Records to use Start Marker

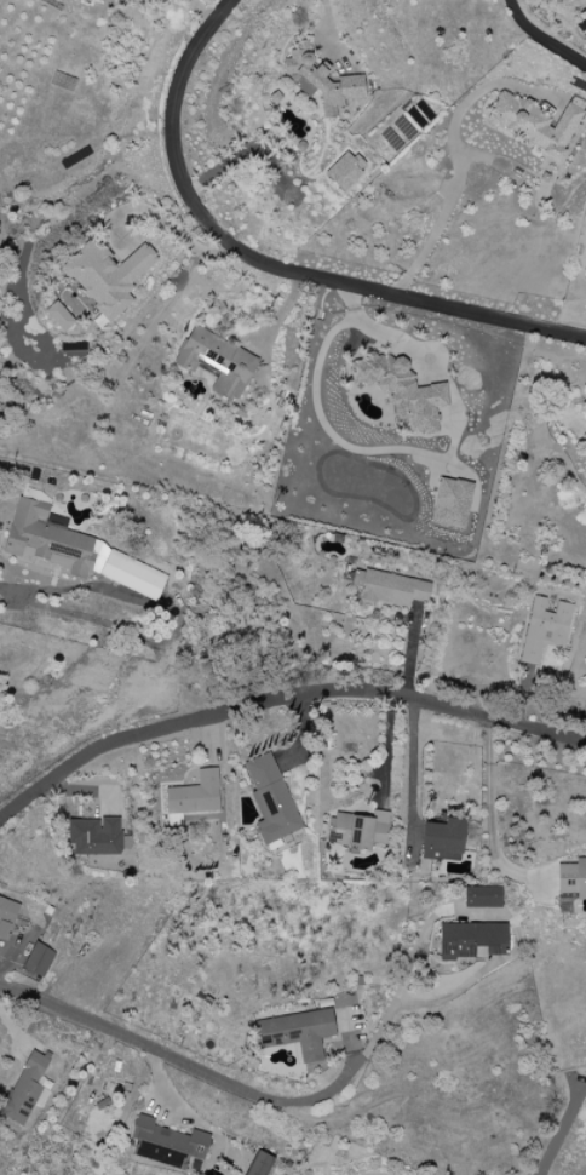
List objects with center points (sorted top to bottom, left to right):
road: (197, 6)
road: (327, 25)
road: (542, 39)
building: (321, 80)
building: (534, 122)
road: (456, 155)
building: (344, 170)
road: (169, 231)
road: (271, 266)
building: (107, 275)
building: (58, 316)
building: (215, 362)
building: (401, 390)
building: (450, 503)
building: (76, 550)
building: (391, 589)
building: (543, 629)
road: (281, 700)
road: (412, 771)
building: (194, 795)
building: (270, 800)
road: (492, 818)
building: (357, 830)
building: (94, 836)
building: (442, 840)
building: (572, 878)
building: (481, 897)
building: (6, 917)
building: (472, 940)
building: (38, 960)
building: (296, 1032)
building: (25, 1090)
road: (276, 1101)
road: (558, 1130)
building: (165, 1143)
building: (258, 1164)

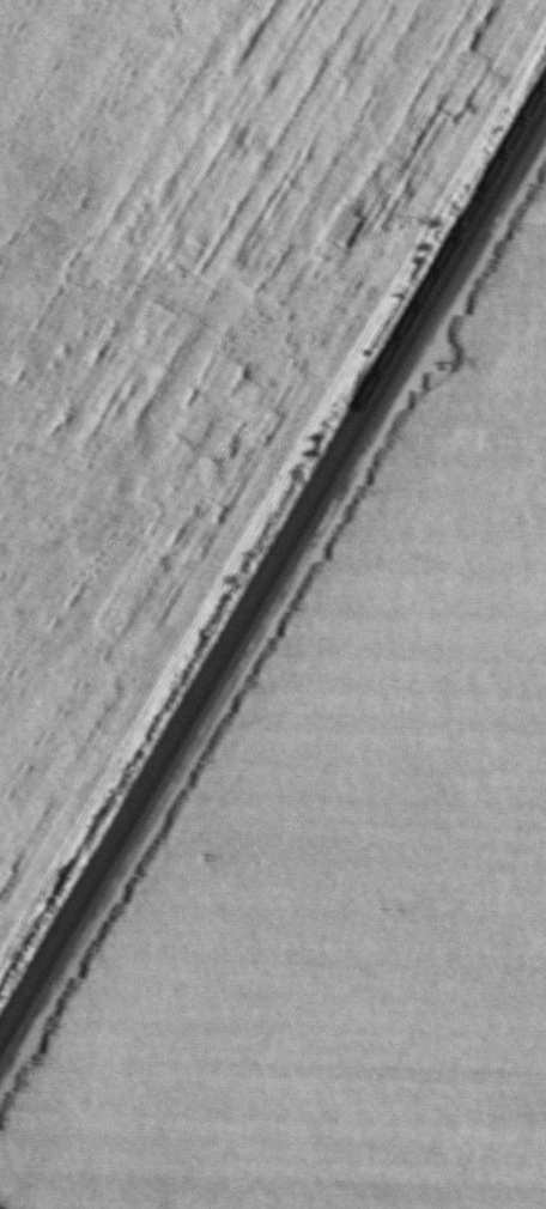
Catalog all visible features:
railway: (273, 552)
railway: (273, 573)

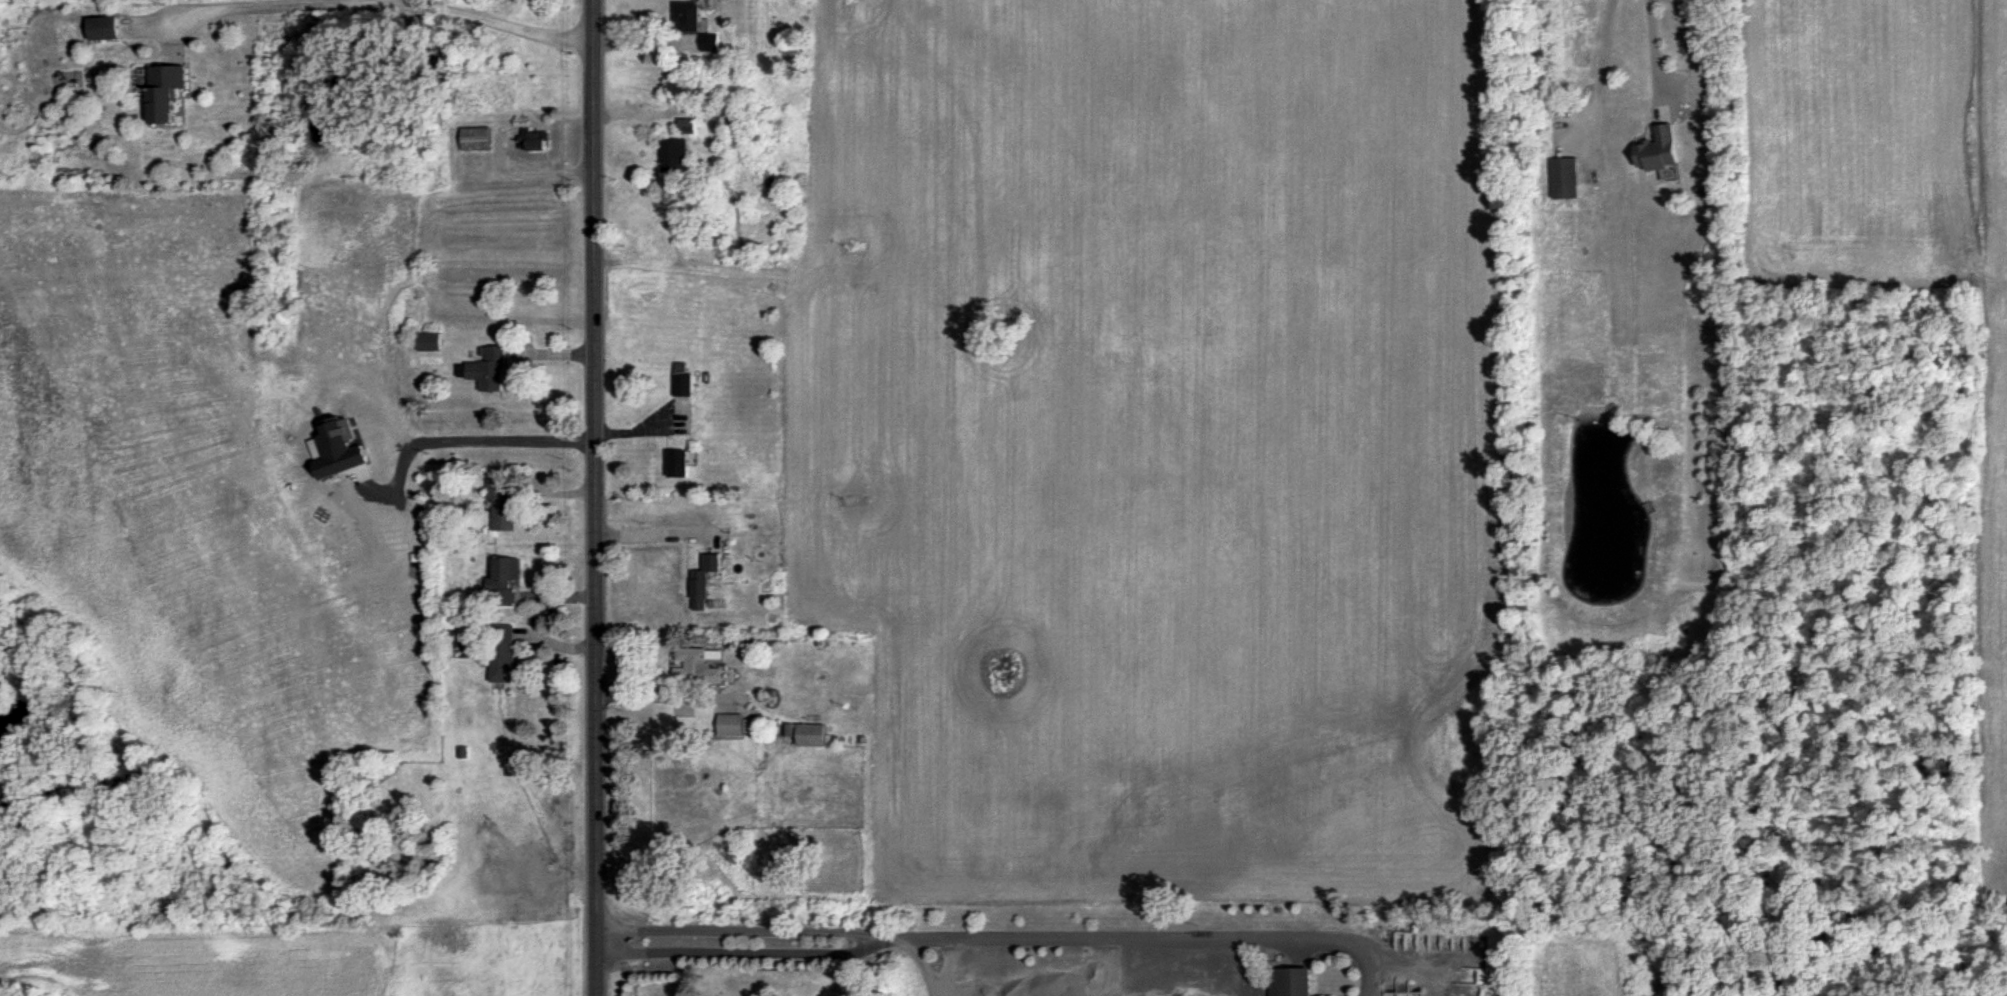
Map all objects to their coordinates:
road: (388, 5)
building: (687, 15)
building: (103, 27)
building: (710, 41)
road: (1653, 54)
road: (1598, 78)
building: (689, 88)
building: (164, 90)
building: (687, 125)
crop: (1853, 137)
building: (476, 138)
building: (533, 139)
building: (1658, 149)
building: (674, 155)
building: (1564, 177)
building: (429, 340)
building: (486, 369)
building: (681, 379)
crop: (1153, 442)
building: (678, 463)
crop: (1995, 464)
road: (597, 497)
building: (501, 505)
road: (661, 532)
building: (505, 579)
building: (703, 580)
building: (502, 652)
building: (696, 665)
road: (670, 696)
building: (730, 724)
building: (810, 734)
road: (1060, 936)
road: (1309, 937)
road: (600, 939)
building: (1290, 981)

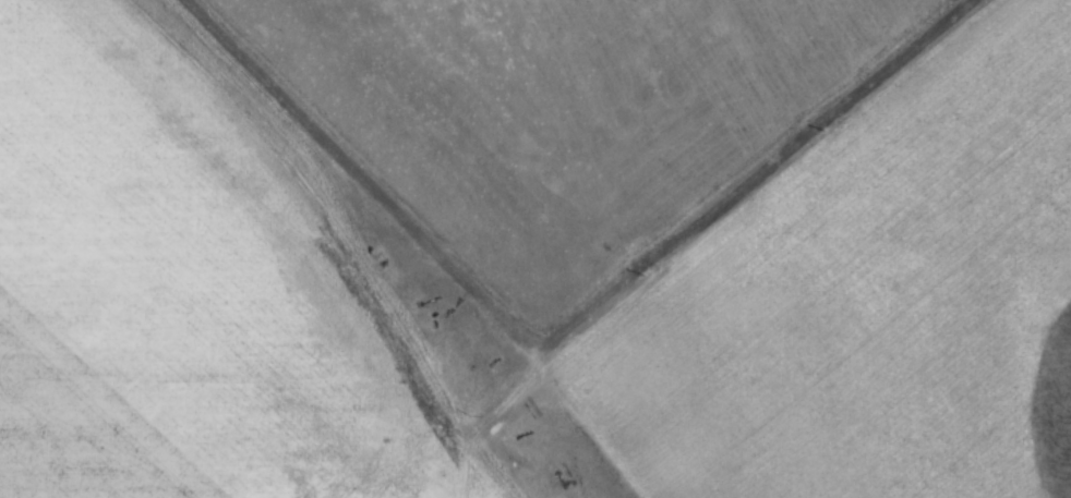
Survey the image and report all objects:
crop: (561, 121)
road: (338, 224)
road: (723, 233)
crop: (159, 283)
crop: (818, 300)
crop: (449, 487)

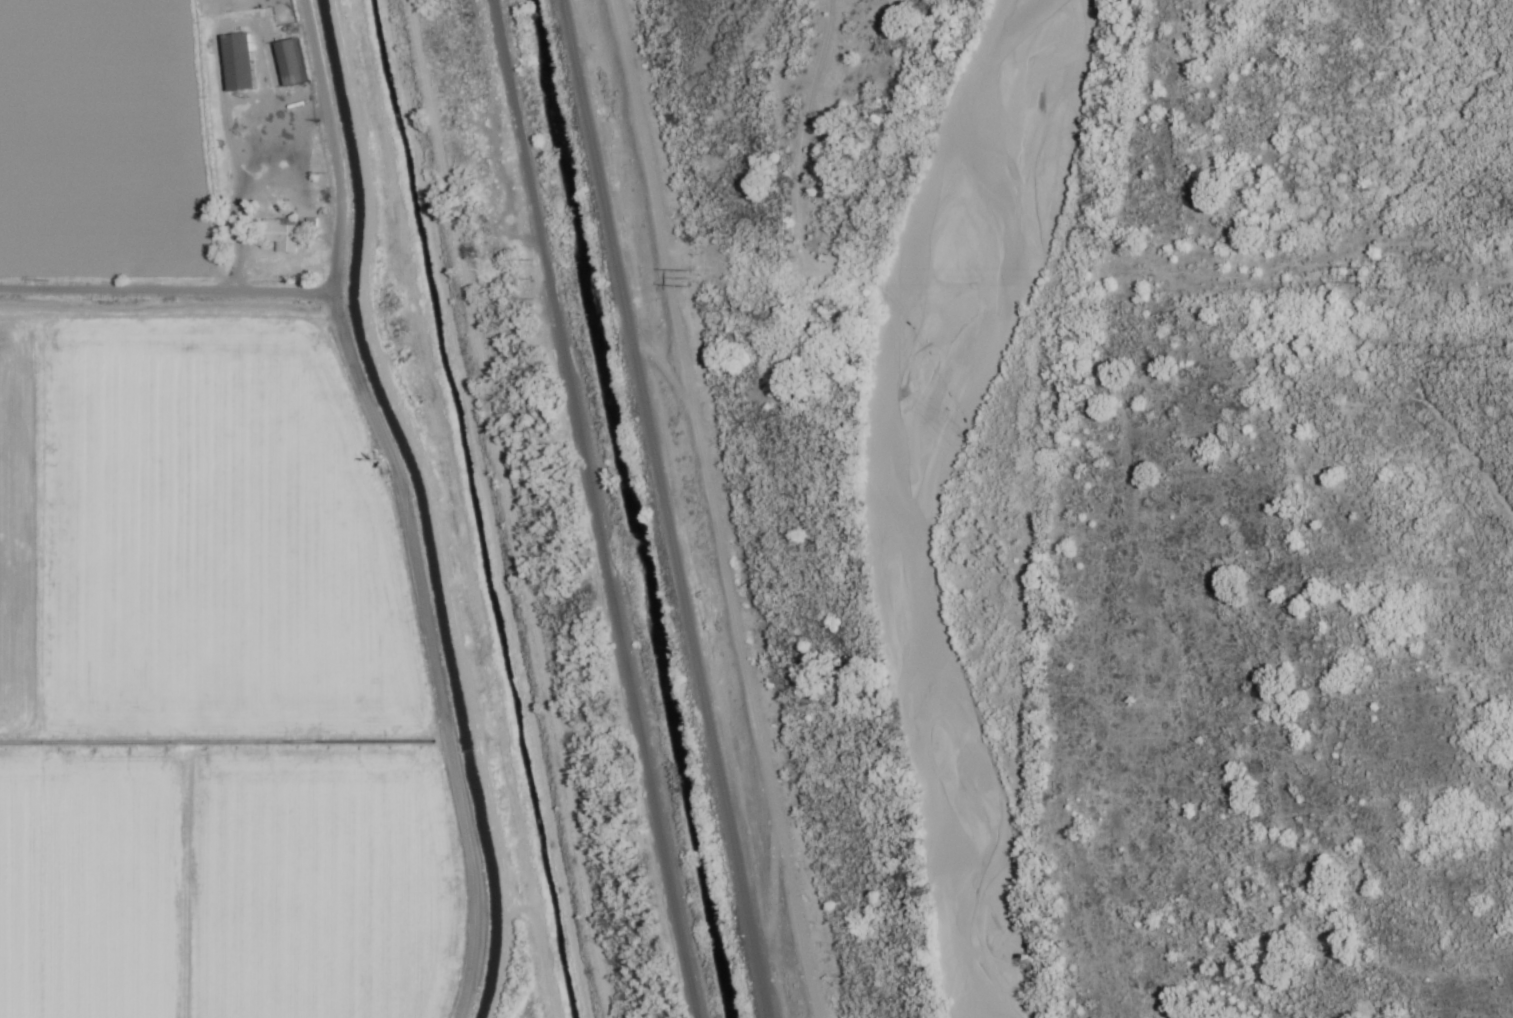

Records to use End Marker

_Work task_: The records above are to be transcribed exactly, with every picture left out.

_Problem solution_:
List objects with center points (sorted top to bottom, left to right):
road: (197, 6)
road: (327, 25)
road: (542, 39)
building: (321, 80)
building: (534, 122)
road: (456, 155)
building: (344, 170)
road: (169, 231)
road: (271, 266)
building: (107, 275)
building: (58, 316)
building: (215, 362)
building: (401, 390)
building: (450, 503)
building: (76, 550)
building: (391, 589)
building: (543, 629)
road: (281, 700)
road: (412, 771)
building: (194, 795)
building: (270, 800)
road: (492, 818)
building: (357, 830)
building: (94, 836)
building: (442, 840)
building: (572, 878)
building: (481, 897)
building: (6, 917)
building: (472, 940)
building: (38, 960)
building: (296, 1032)
building: (25, 1090)
road: (276, 1101)
road: (558, 1130)
building: (165, 1143)
building: (258, 1164)

Catalog all visible features:
railway: (273, 552)
railway: (273, 573)

Map all objects to their coordinates:
road: (388, 5)
building: (687, 15)
building: (103, 27)
building: (710, 41)
road: (1653, 54)
road: (1598, 78)
building: (689, 88)
building: (164, 90)
building: (687, 125)
crop: (1853, 137)
building: (476, 138)
building: (533, 139)
building: (1658, 149)
building: (674, 155)
building: (1564, 177)
building: (429, 340)
building: (486, 369)
building: (681, 379)
crop: (1153, 442)
building: (678, 463)
crop: (1995, 464)
road: (597, 497)
building: (501, 505)
road: (661, 532)
building: (505, 579)
building: (703, 580)
building: (502, 652)
building: (696, 665)
road: (670, 696)
building: (730, 724)
building: (810, 734)
road: (1060, 936)
road: (1309, 937)
road: (600, 939)
building: (1290, 981)

Survey the image and report all objects:
crop: (561, 121)
road: (338, 224)
road: (723, 233)
crop: (159, 283)
crop: (818, 300)
crop: (449, 487)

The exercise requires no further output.